### Task description
Find where "R1: 100k (CMP, VS) -> 68k (CMP, VS)" appears in the entries below. That line and all lines after it, through the last, are to be duplicated exactly, with nothing else.

### Data shown
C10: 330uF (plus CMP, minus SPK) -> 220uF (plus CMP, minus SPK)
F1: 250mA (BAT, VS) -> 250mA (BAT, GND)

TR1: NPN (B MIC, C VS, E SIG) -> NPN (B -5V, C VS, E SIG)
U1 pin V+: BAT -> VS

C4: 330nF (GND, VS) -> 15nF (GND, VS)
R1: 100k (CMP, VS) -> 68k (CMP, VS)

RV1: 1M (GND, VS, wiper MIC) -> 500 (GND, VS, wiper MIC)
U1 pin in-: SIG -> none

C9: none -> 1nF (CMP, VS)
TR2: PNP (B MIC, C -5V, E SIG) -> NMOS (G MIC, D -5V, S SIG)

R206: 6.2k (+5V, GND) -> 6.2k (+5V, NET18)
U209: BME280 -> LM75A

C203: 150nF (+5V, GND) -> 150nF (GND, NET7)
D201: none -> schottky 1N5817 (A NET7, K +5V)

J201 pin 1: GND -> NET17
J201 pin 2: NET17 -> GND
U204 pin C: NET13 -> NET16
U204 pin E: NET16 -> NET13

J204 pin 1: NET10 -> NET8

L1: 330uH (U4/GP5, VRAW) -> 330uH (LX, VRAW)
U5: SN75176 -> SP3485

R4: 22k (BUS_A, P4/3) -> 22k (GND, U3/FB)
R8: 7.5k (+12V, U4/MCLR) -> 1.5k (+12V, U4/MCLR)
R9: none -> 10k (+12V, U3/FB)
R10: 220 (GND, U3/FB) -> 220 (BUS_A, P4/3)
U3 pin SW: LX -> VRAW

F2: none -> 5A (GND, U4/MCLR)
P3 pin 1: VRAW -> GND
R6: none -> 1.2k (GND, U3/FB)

### Solution to the problem
R1: 100k (CMP, VS) -> 68k (CMP, VS)

RV1: 1M (GND, VS, wiper MIC) -> 500 (GND, VS, wiper MIC)
U1 pin in-: SIG -> none

C9: none -> 1nF (CMP, VS)
TR2: PNP (B MIC, C -5V, E SIG) -> NMOS (G MIC, D -5V, S SIG)

R206: 6.2k (+5V, GND) -> 6.2k (+5V, NET18)
U209: BME280 -> LM75A

C203: 150nF (+5V, GND) -> 150nF (GND, NET7)
D201: none -> schottky 1N5817 (A NET7, K +5V)

J201 pin 1: GND -> NET17
J201 pin 2: NET17 -> GND
U204 pin C: NET13 -> NET16
U204 pin E: NET16 -> NET13

J204 pin 1: NET10 -> NET8

L1: 330uH (U4/GP5, VRAW) -> 330uH (LX, VRAW)
U5: SN75176 -> SP3485

R4: 22k (BUS_A, P4/3) -> 22k (GND, U3/FB)
R8: 7.5k (+12V, U4/MCLR) -> 1.5k (+12V, U4/MCLR)
R9: none -> 10k (+12V, U3/FB)
R10: 220 (GND, U3/FB) -> 220 (BUS_A, P4/3)
U3 pin SW: LX -> VRAW

F2: none -> 5A (GND, U4/MCLR)
P3 pin 1: VRAW -> GND
R6: none -> 1.2k (GND, U3/FB)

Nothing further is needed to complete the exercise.